■ EXERCISE REQUIREMENTS
Please return the listing below exactly, without any of its pictures.

EXERCISE MATERIALS Block Start

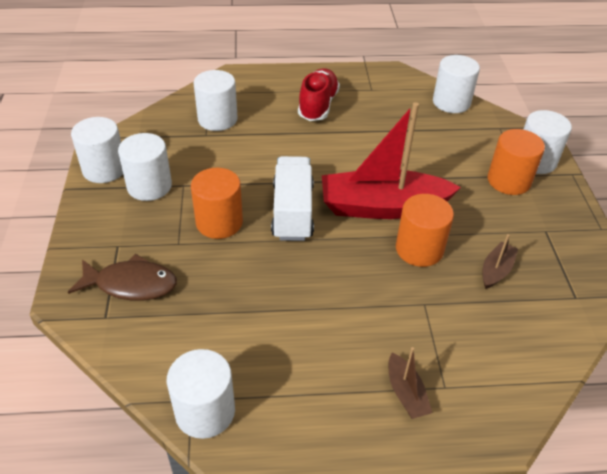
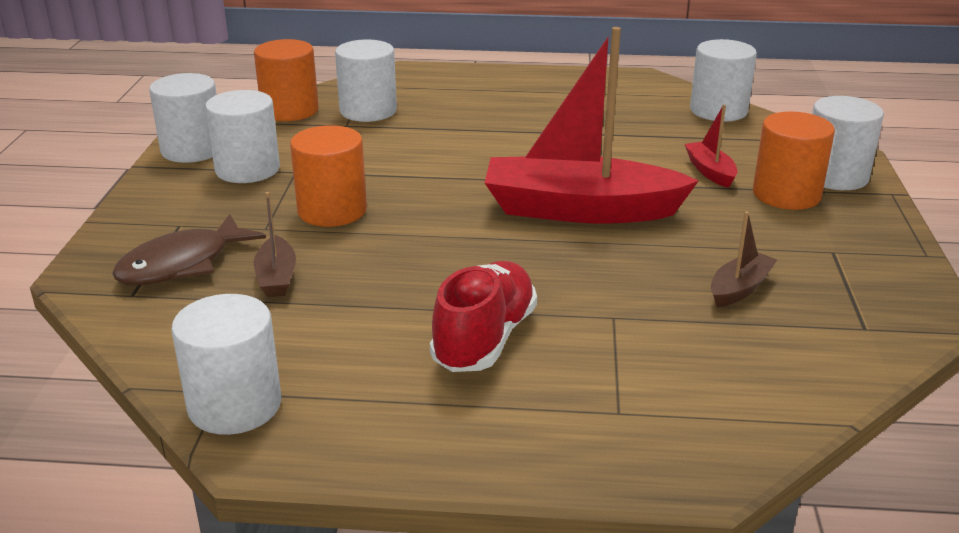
camera: 10 degrees right, 15 degrees down
(131, 284) = (182, 264): brown fish -> brown fish turned 120 degrees clockwise
(292, 212) = (443, 207): white truck -> none
(318, 105) = (517, 104): red shoe -> red shoe (484, 339)
(406, 393) = (552, 413): brown boat -> brown boat (276, 277)
(419, 249) = (623, 257): orange cylinder -> orange cylinder (290, 110)
(457, 163) = (710, 172): none -> red boat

EXERCISE MATERIALS Block End

■ TASK OUTPUT
camera: 10 degrees right, 15 degrees down
(131, 284) = (182, 264): brown fish -> brown fish turned 120 degrees clockwise
(292, 212) = (443, 207): white truck -> none
(318, 105) = (517, 104): red shoe -> red shoe (484, 339)
(406, 393) = (552, 413): brown boat -> brown boat (276, 277)
(419, 249) = (623, 257): orange cylinder -> orange cylinder (290, 110)
(457, 163) = (710, 172): none -> red boat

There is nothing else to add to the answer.